■ **The task**
Copy out all lines from the material that contain the string "brown".

■ **Input data**
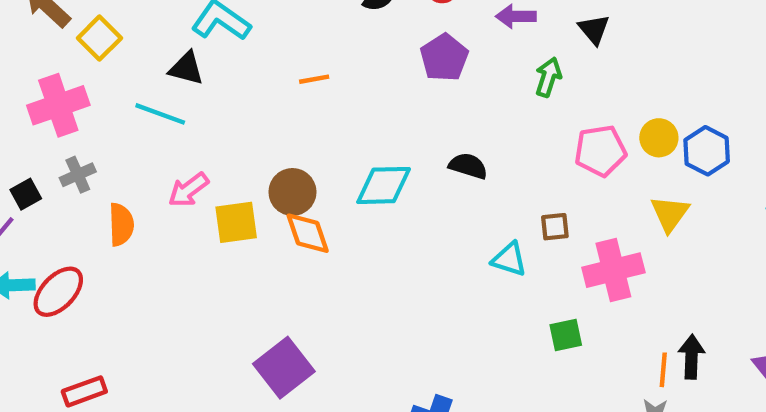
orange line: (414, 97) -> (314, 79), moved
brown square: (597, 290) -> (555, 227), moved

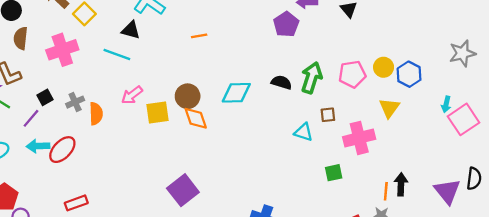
purple pentagon: (444, 58) -> (286, 24), moved
green arrow: (548, 77) -> (312, 78), moved, size x1.5
gray cross: (78, 175) -> (75, 102), moved

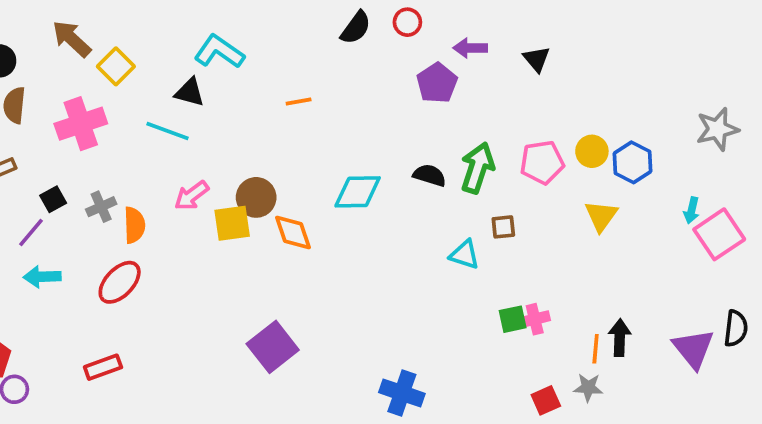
brown circle: (188, 96) -> (256, 197), moved
pink cross: (359, 138) -> (535, 319), moved, size x0.6
red ellipse: (62, 150) -> (120, 282), moved

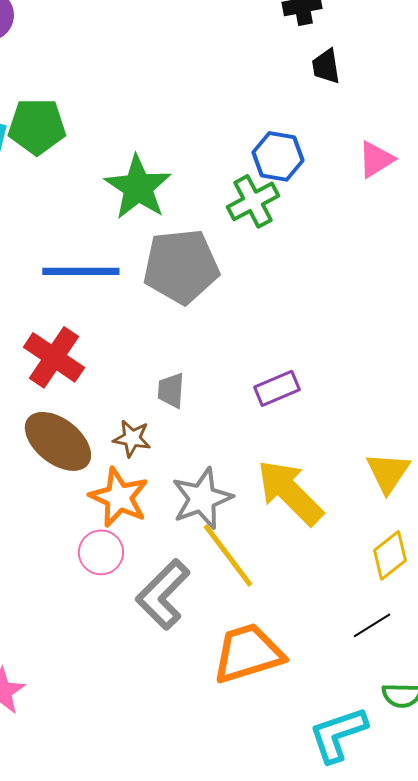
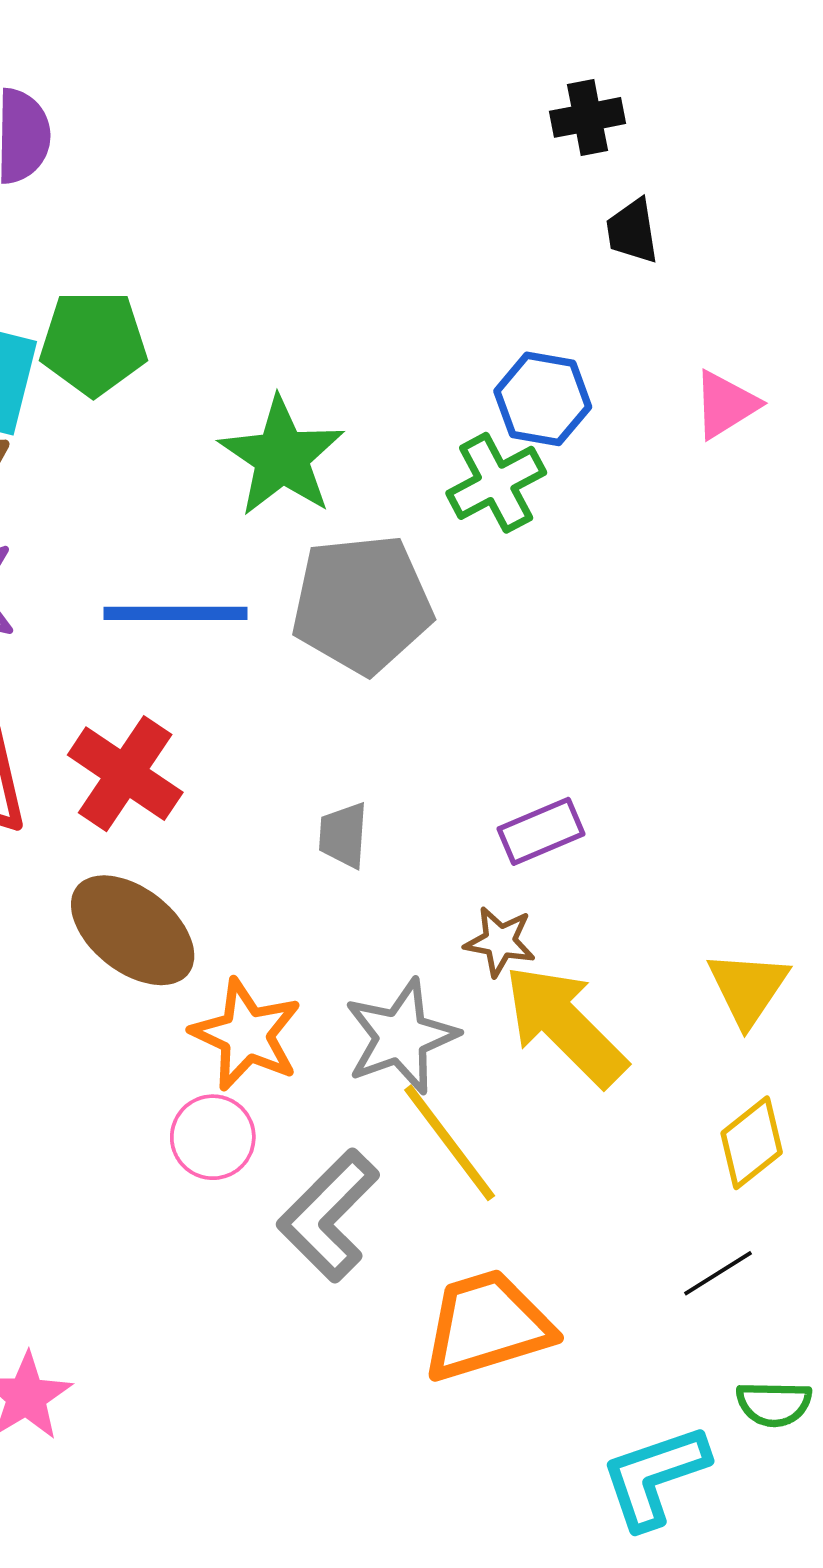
brown star: (132, 438) -> (500, 941), moved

■ **Answer to this problem**
brown square: (597, 290) -> (555, 227), moved
brown circle: (188, 96) -> (256, 197), moved
brown star: (132, 438) -> (500, 941), moved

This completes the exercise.